[Entries shown — start]

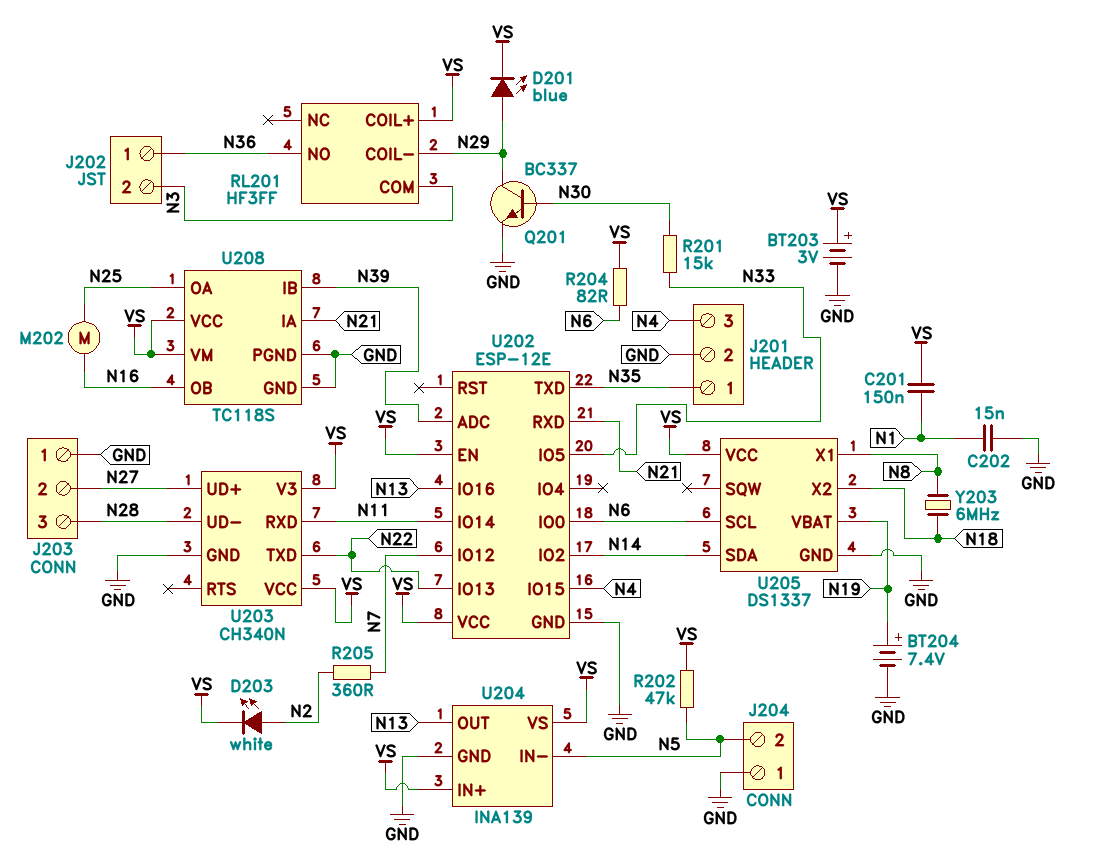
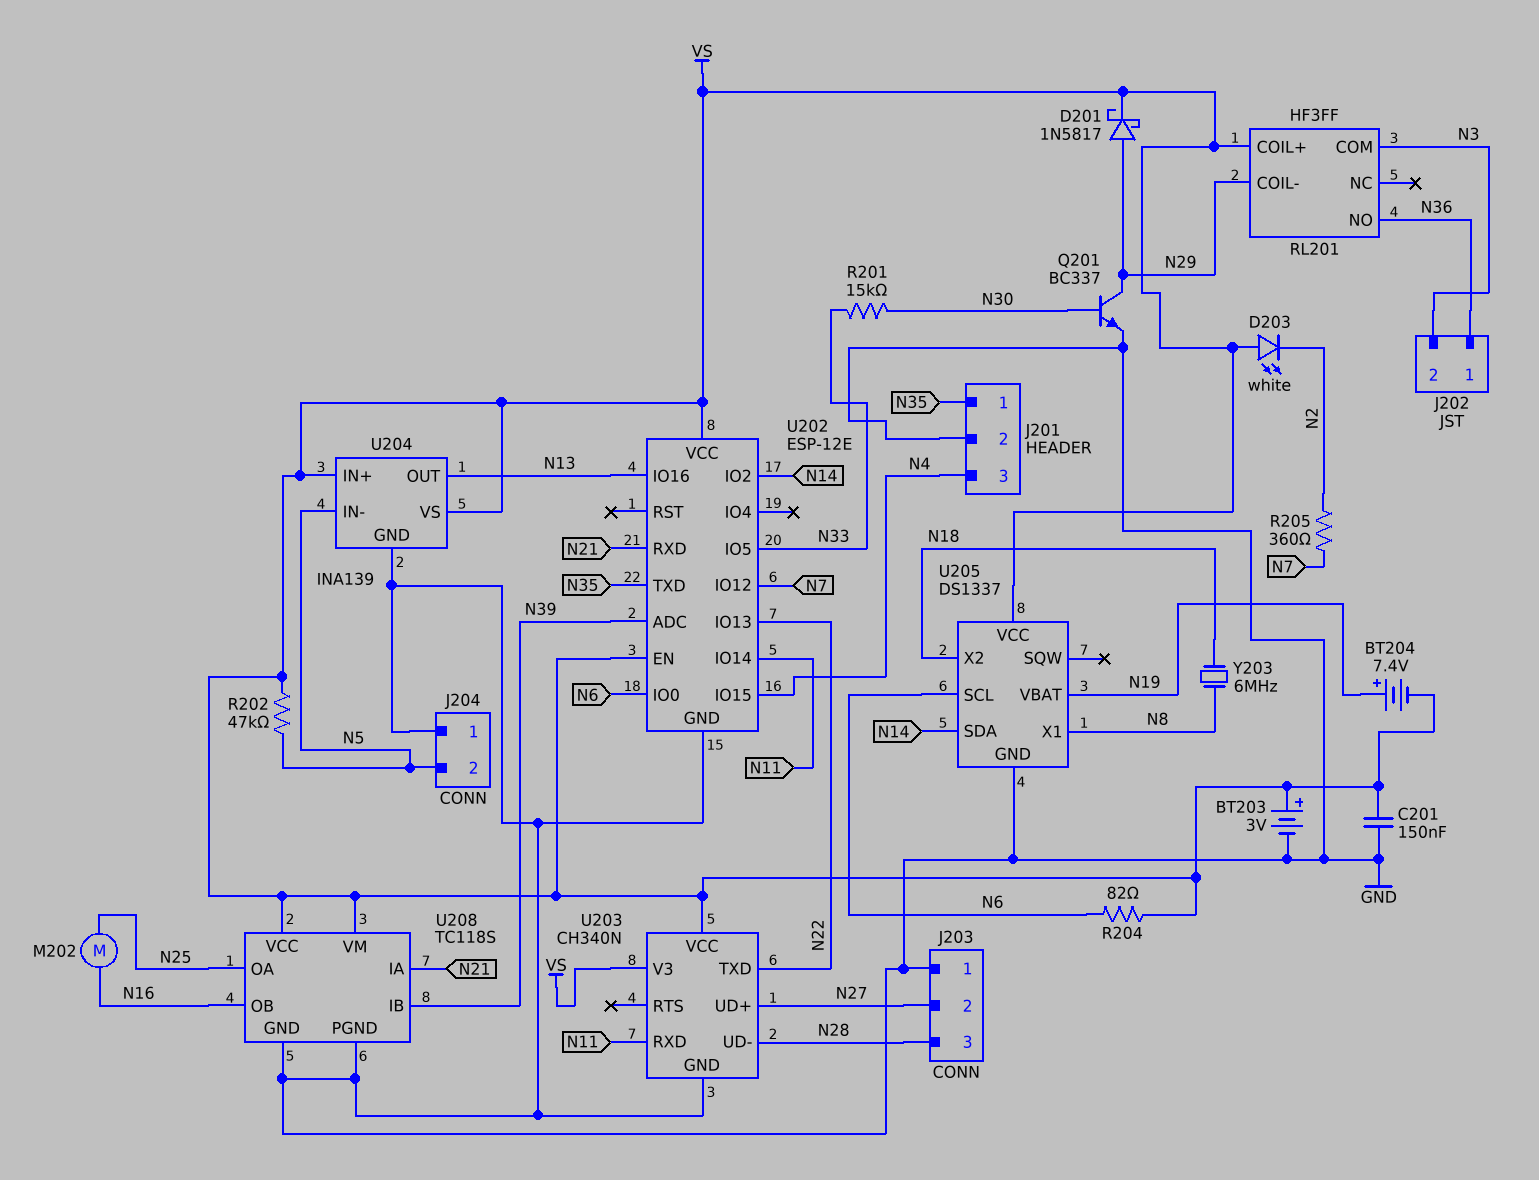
BT204: 7.4V (plus N19, minus GND) -> 7.4V (plus N19, minus VS)
C201: 150nF (N1, VS) -> 150nF (GND, VS)
C202: 15nF (GND, N1) -> none
D201: LED blue (A N29, K VS) -> schottky 1N5817 (A N29, K VS)
D203: LED white (A N2, K VS) -> LED white (A VS, K N2)

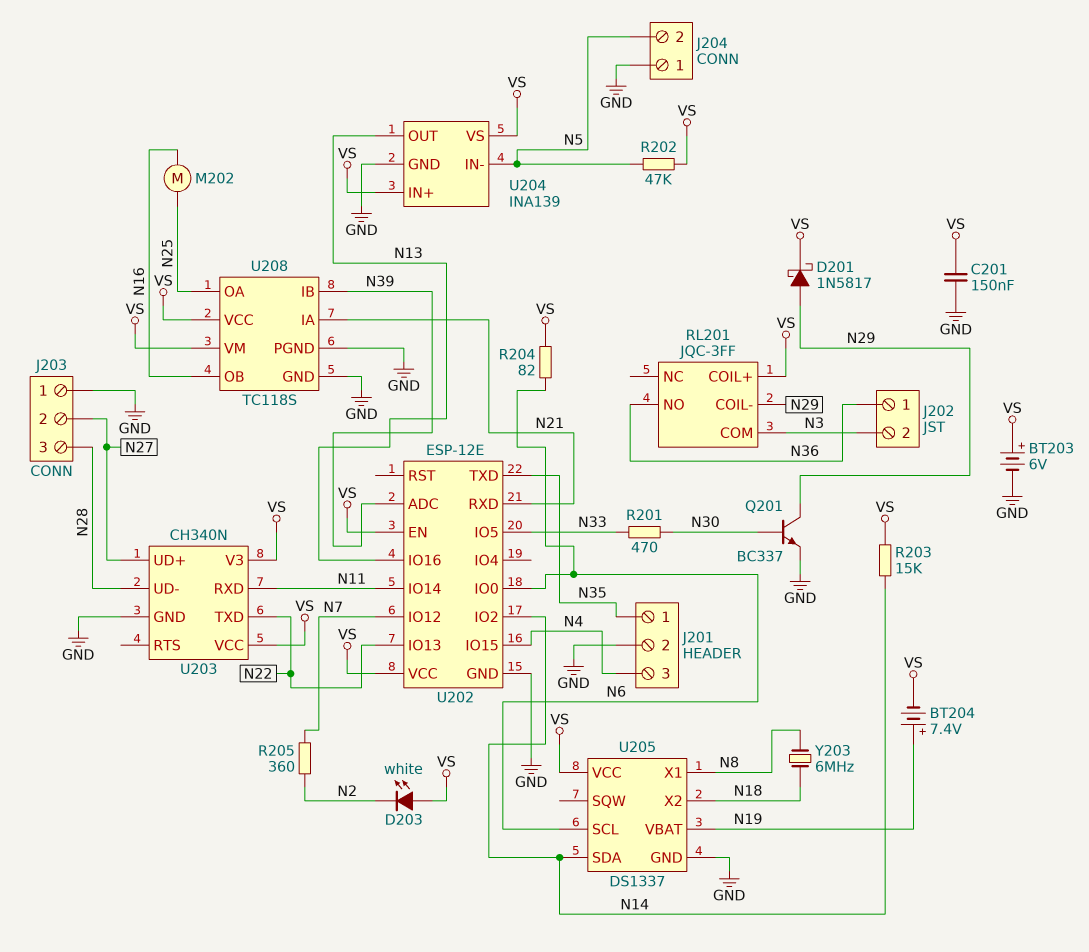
BT203: 3V (plus VS, minus GND) -> 6V (plus VS, minus GND)
R201: 15k (N30, N33) -> 470 (N30, N33)
R203: none -> 15k (N14, VS)
RL201: HF3FF -> JQC-3FF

[Entries shown — finish]

Task objective: Although the records contain pictures, restate them word for word with those pictures left out.

Result of this exercise:
BT204: 7.4V (plus N19, minus GND) -> 7.4V (plus N19, minus VS)
C201: 150nF (N1, VS) -> 150nF (GND, VS)
C202: 15nF (GND, N1) -> none
D201: LED blue (A N29, K VS) -> schottky 1N5817 (A N29, K VS)
D203: LED white (A N2, K VS) -> LED white (A VS, K N2)

BT203: 3V (plus VS, minus GND) -> 6V (plus VS, minus GND)
R201: 15k (N30, N33) -> 470 (N30, N33)
R203: none -> 15k (N14, VS)
RL201: HF3FF -> JQC-3FF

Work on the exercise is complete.